_Records for this task_
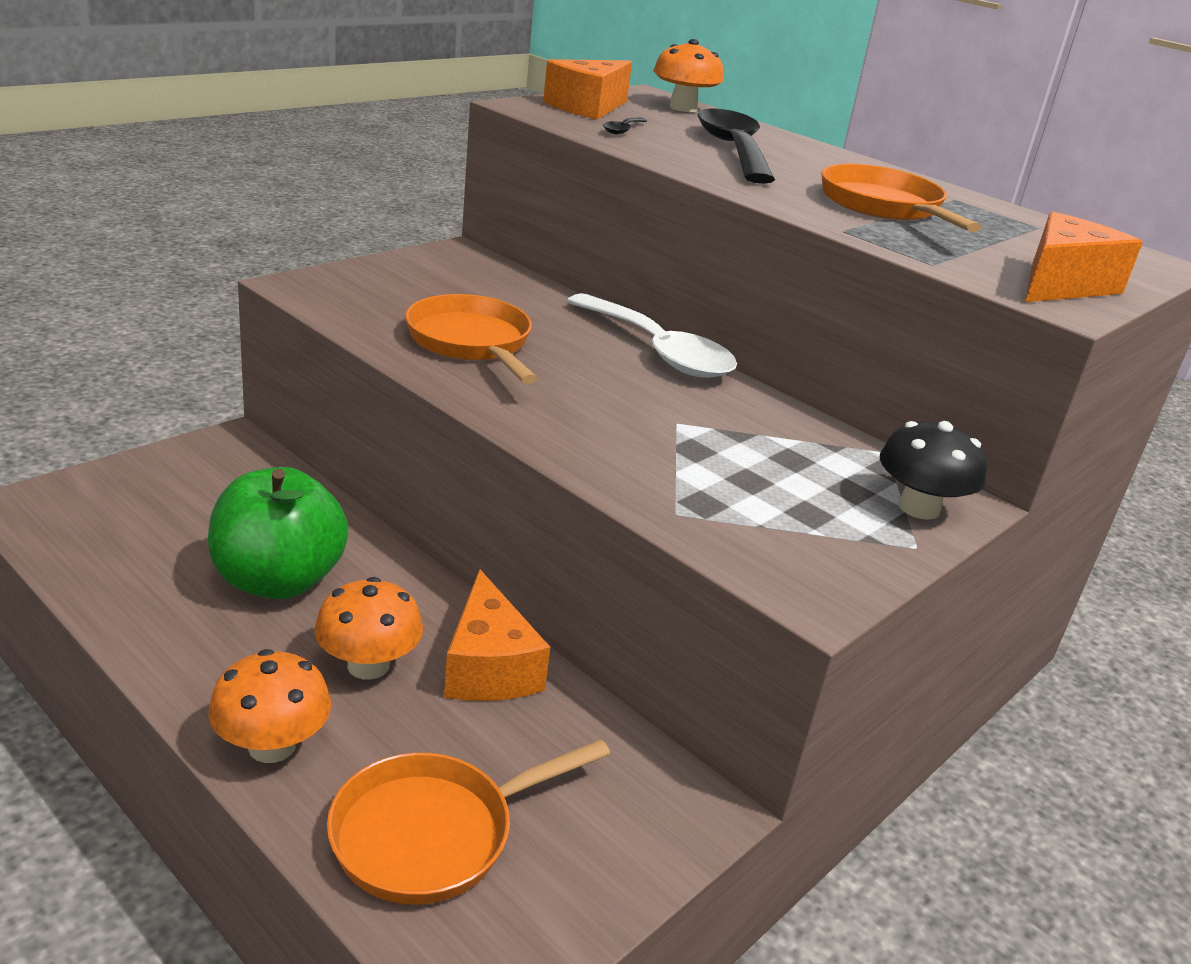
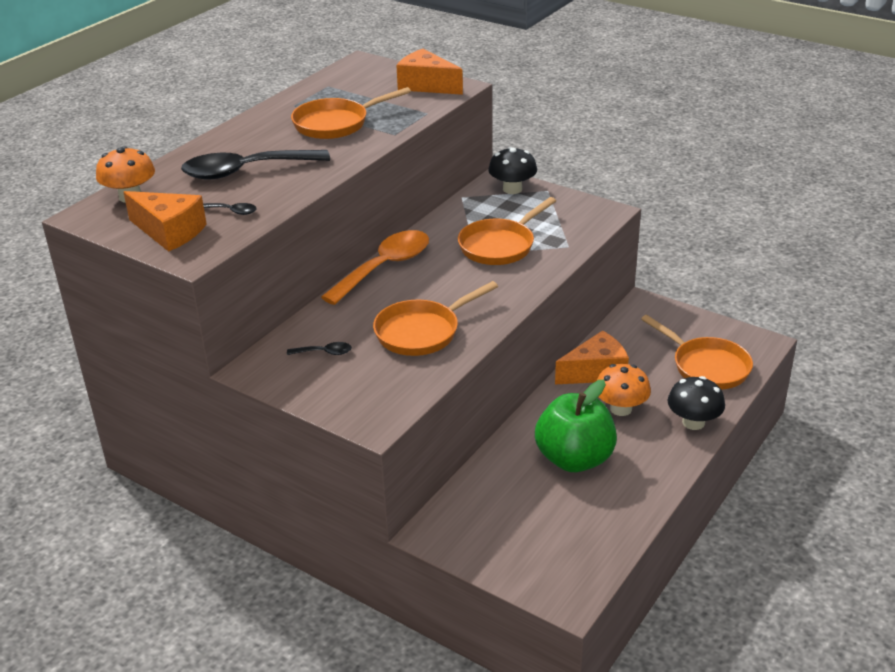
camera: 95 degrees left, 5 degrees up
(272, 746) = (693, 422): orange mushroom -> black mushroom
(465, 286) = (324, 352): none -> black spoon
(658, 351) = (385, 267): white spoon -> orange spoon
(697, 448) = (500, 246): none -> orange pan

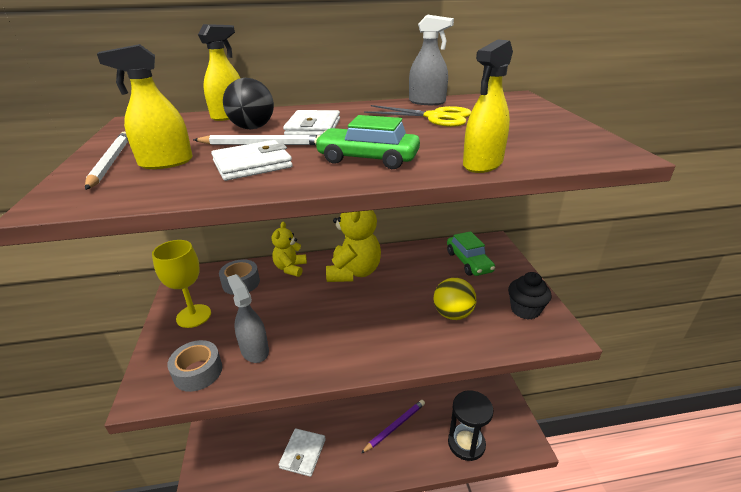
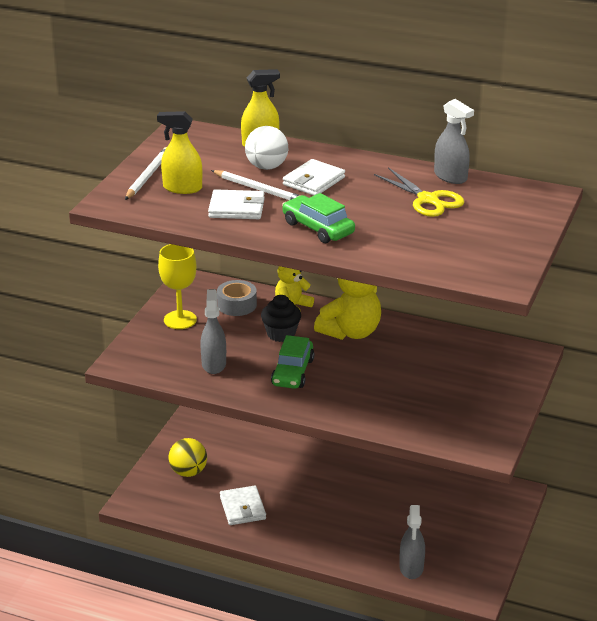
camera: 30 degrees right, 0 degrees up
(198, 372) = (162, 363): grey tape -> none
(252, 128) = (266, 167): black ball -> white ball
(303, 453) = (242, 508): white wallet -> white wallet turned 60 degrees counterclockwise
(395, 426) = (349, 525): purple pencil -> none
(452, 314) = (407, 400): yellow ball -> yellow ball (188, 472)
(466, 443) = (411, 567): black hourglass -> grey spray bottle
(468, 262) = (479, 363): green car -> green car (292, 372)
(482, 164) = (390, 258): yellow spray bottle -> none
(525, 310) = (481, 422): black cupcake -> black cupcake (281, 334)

_Assignment_
Reproduce exactly what appears from the line containing "(482, 164) = (390, 258): yellow" down to the final line of the data.

_Exercise answer_
(482, 164) = (390, 258): yellow spray bottle -> none
(525, 310) = (481, 422): black cupcake -> black cupcake (281, 334)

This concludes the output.